> THE TASK
Copy out exactly the lines spanning the line with "red strawberry: [308,112,348,147]" to the line with "white bowling pin: [267,159,298,234]", inclusive, from the data underneath, with no pictures.

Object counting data
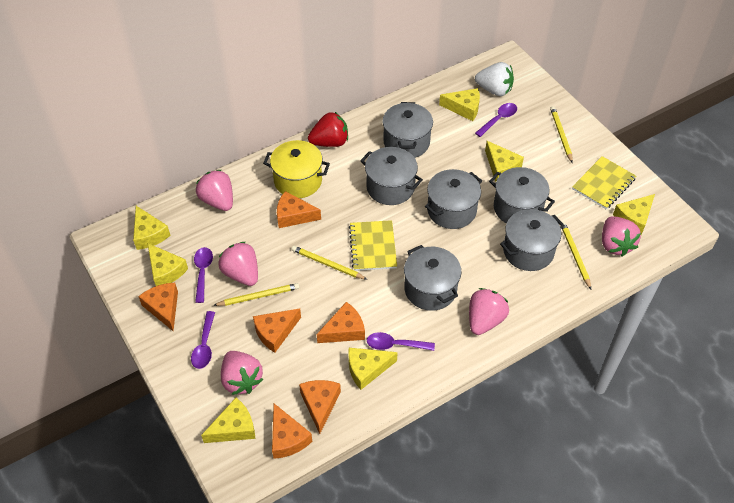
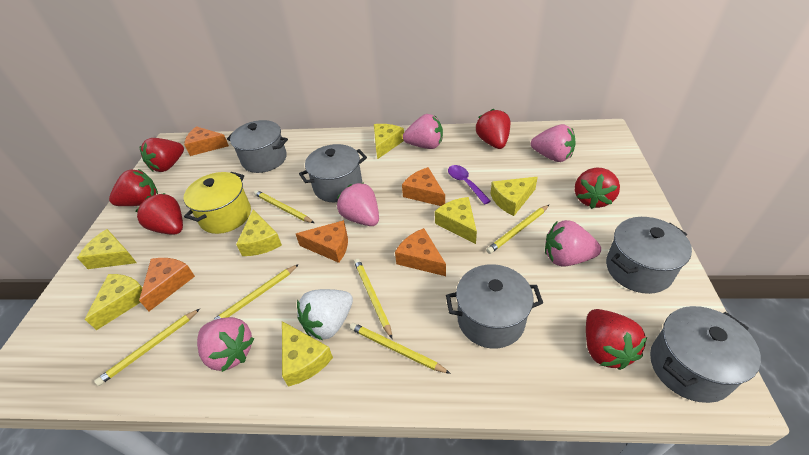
grey pot: [360,147,423,205] [382,102,433,158] [404,245,462,311] [425,169,482,229] [489,167,555,224] [500,209,565,271] = 6 -> [227,120,288,173] [299,144,367,202] [446,264,543,349] [606,217,692,294] [650,306,761,403] = 5
orange cheese: [138,283,178,331] [253,308,301,353] [272,404,312,459] [277,191,321,228] [299,380,341,434] [317,302,365,343] = 6 -> [139,258,195,311] [184,126,229,156] [296,220,348,263] [395,228,446,276] [402,167,445,206] = 5
purple spoon: [191,311,215,369] [194,247,213,303] [367,332,435,351] [475,103,517,137] = 4 -> [448,165,491,205] = 1
red strawberry: [308,112,348,147] = 1 -> [109,169,158,206] [136,193,183,235] [140,138,184,172] [476,109,510,149] [575,168,620,209] [586,309,647,370] = 6
yellow notebook: [349,220,397,271] [572,156,636,209] = 2 -> none = 0
yellow pencil: [213,283,299,306] [292,246,368,280] [550,106,573,163] [562,221,591,289] = 4 -> [94,309,200,386] [210,264,299,322] [254,190,314,223] [350,323,451,374] [354,259,392,338] [486,205,549,254] = 6

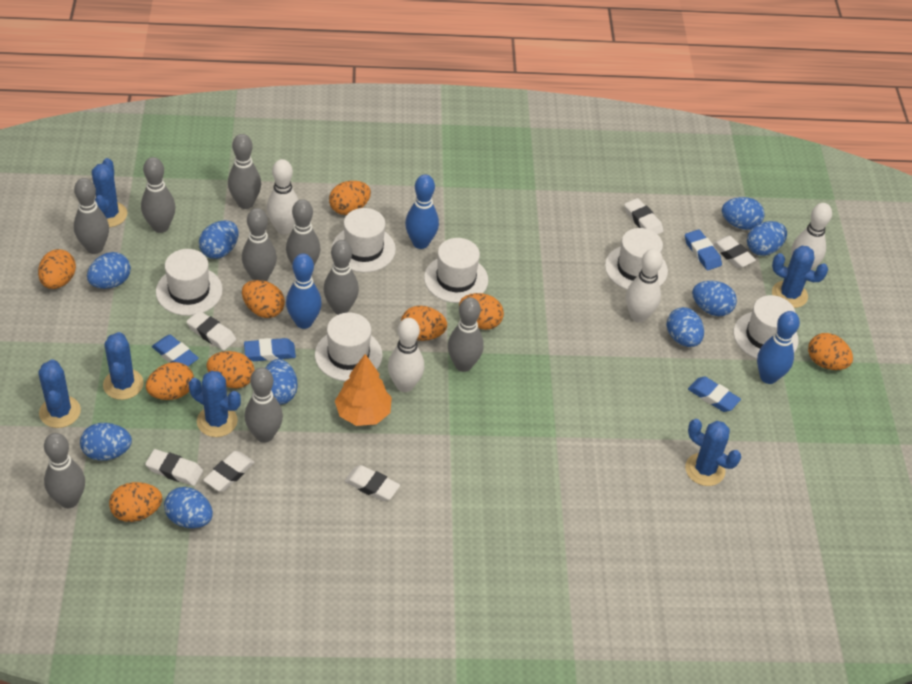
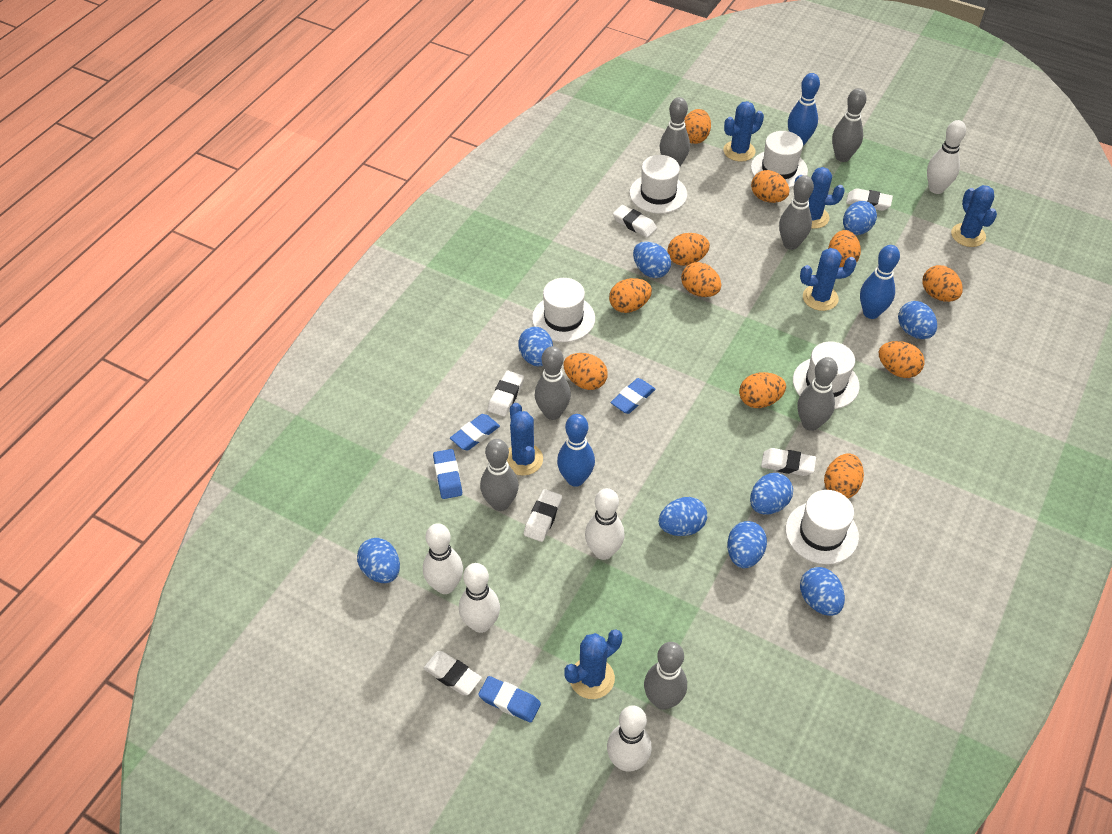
grey bowling pin: [44,433,85,508] [74,178,109,254] [141,157,176,233] [228,134,261,209] [242,208,277,281] [245,367,283,443] [286,199,320,265] [324,240,359,315] [448,297,484,372] = 9 -> [480,439,519,511] [535,346,571,420] [644,642,687,710] [660,97,690,166] [779,176,814,250] [797,357,838,431] [832,88,867,162] = 7
orange egg: [38,249,76,289] [109,482,162,522] [146,362,194,400] [207,351,255,388] [242,280,285,318] [329,181,371,215] [401,306,447,341] [459,293,504,330] [808,333,853,370] = 9 -> [564,353,608,390] [609,278,652,313] [667,233,710,266] [681,262,721,297] [684,109,711,144] [739,372,786,408] [751,170,789,203] [824,453,864,498] [828,230,861,268] [879,341,924,378] [922,265,963,302] = 11
orange tree: [335,354,392,426] = 1 -> none = 0
white bowling pin: [267,159,298,234] [388,318,424,392] [626,249,663,322] [791,203,832,270] = 4 -> [423,523,463,594] [459,563,500,633] [585,488,625,560] [607,705,652,772] [927,120,966,194] = 5
white hat: [156,249,223,316] [315,313,383,381] [332,208,396,272] [424,238,488,303] [605,228,668,290] [733,295,798,359] = 6 -> [532,278,595,342] [629,155,687,214] [751,131,808,188] [786,490,859,565] [793,341,860,409] = 5

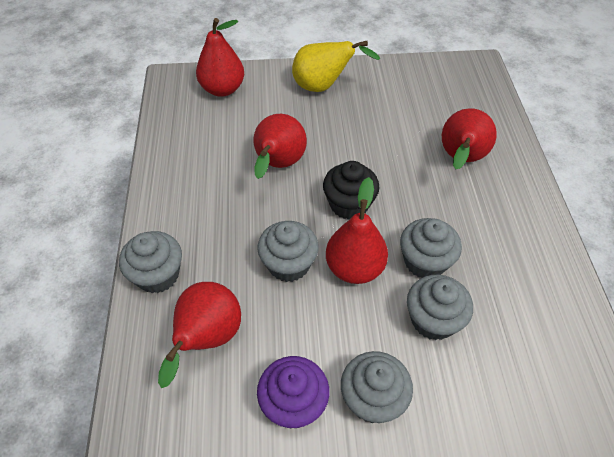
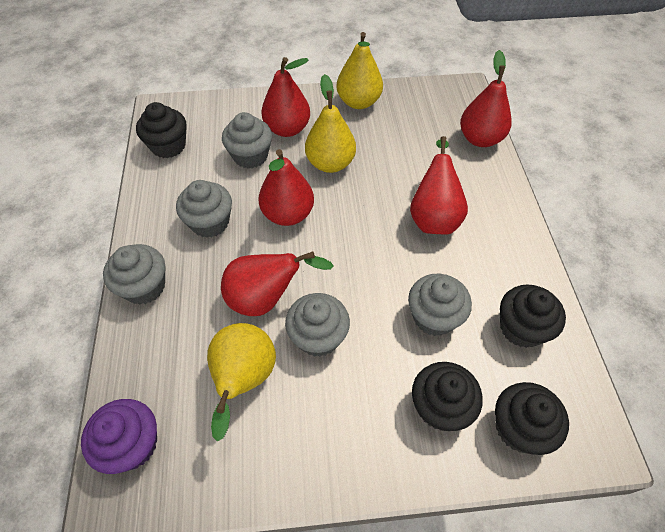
black cupcake: [323,161,379,220] = 1 -> [136,102,186,158] [412,362,483,431] [495,382,569,455] [500,284,566,348] = 4
yellow pear: [292,41,380,92] = 1 -> [207,323,276,442] [305,74,356,173] [337,32,383,109] = 3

> WRITTEN ANSWER
red strawberry: [308,112,348,147] = 1 -> [109,169,158,206] [136,193,183,235] [140,138,184,172] [476,109,510,149] [575,168,620,209] [586,309,647,370] = 6
yellow notebook: [349,220,397,271] [572,156,636,209] = 2 -> none = 0
yellow pencil: [213,283,299,306] [292,246,368,280] [550,106,573,163] [562,221,591,289] = 4 -> [94,309,200,386] [210,264,299,322] [254,190,314,223] [350,323,451,374] [354,259,392,338] [486,205,549,254] = 6

grey bowling pin: [44,433,85,508] [74,178,109,254] [141,157,176,233] [228,134,261,209] [242,208,277,281] [245,367,283,443] [286,199,320,265] [324,240,359,315] [448,297,484,372] = 9 -> [480,439,519,511] [535,346,571,420] [644,642,687,710] [660,97,690,166] [779,176,814,250] [797,357,838,431] [832,88,867,162] = 7
orange egg: [38,249,76,289] [109,482,162,522] [146,362,194,400] [207,351,255,388] [242,280,285,318] [329,181,371,215] [401,306,447,341] [459,293,504,330] [808,333,853,370] = 9 -> [564,353,608,390] [609,278,652,313] [667,233,710,266] [681,262,721,297] [684,109,711,144] [739,372,786,408] [751,170,789,203] [824,453,864,498] [828,230,861,268] [879,341,924,378] [922,265,963,302] = 11
orange tree: [335,354,392,426] = 1 -> none = 0
white bowling pin: [267,159,298,234] [388,318,424,392] [626,249,663,322] [791,203,832,270] = 4 -> [423,523,463,594] [459,563,500,633] [585,488,625,560] [607,705,652,772] [927,120,966,194] = 5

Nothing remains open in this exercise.